# What you need to do:
Please say how many lines in the records contain the word "semicircle", giving only the number.

# Recorded data:
====================
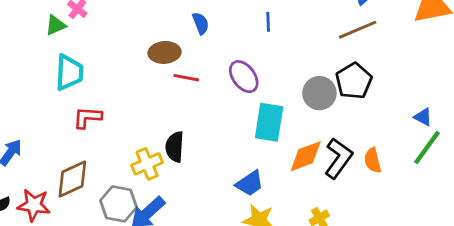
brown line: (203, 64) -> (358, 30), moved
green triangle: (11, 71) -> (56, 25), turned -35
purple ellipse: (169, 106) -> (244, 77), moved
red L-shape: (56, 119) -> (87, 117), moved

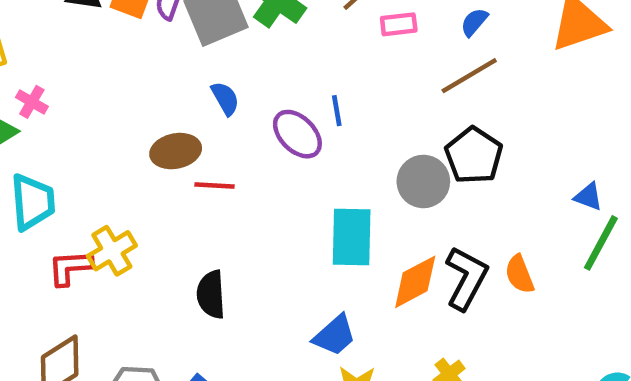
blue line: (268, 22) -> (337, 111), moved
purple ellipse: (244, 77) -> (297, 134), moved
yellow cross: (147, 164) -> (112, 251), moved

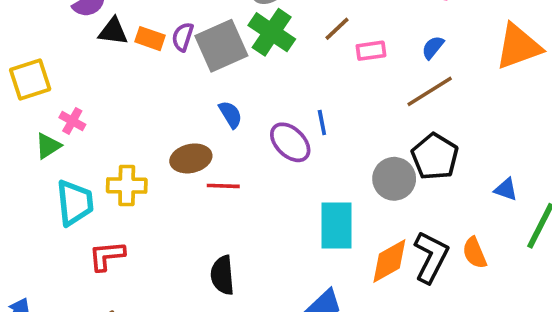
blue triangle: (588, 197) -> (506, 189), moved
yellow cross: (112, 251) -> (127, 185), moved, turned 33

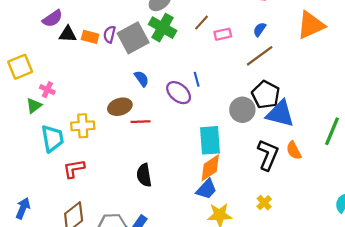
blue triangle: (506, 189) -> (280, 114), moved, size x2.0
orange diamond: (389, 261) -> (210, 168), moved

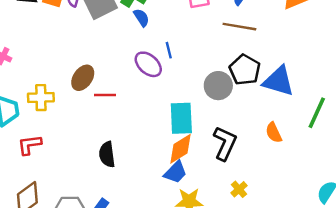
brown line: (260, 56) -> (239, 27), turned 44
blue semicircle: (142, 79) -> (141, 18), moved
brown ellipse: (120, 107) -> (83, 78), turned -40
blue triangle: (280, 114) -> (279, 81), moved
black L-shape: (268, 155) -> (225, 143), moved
====================
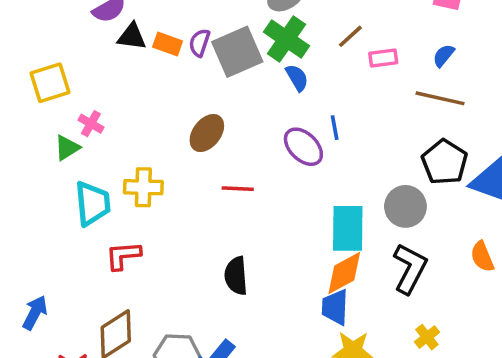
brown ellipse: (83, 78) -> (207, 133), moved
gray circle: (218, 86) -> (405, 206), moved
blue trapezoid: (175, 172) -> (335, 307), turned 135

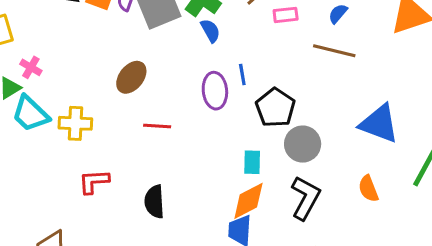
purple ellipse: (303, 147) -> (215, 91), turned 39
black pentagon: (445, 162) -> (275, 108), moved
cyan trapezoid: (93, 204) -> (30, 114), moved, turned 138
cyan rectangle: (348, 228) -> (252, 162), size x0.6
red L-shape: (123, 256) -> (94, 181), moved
====================
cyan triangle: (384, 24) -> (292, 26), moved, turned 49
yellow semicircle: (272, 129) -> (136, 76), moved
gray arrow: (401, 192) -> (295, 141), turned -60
====================
# Response to this task:
2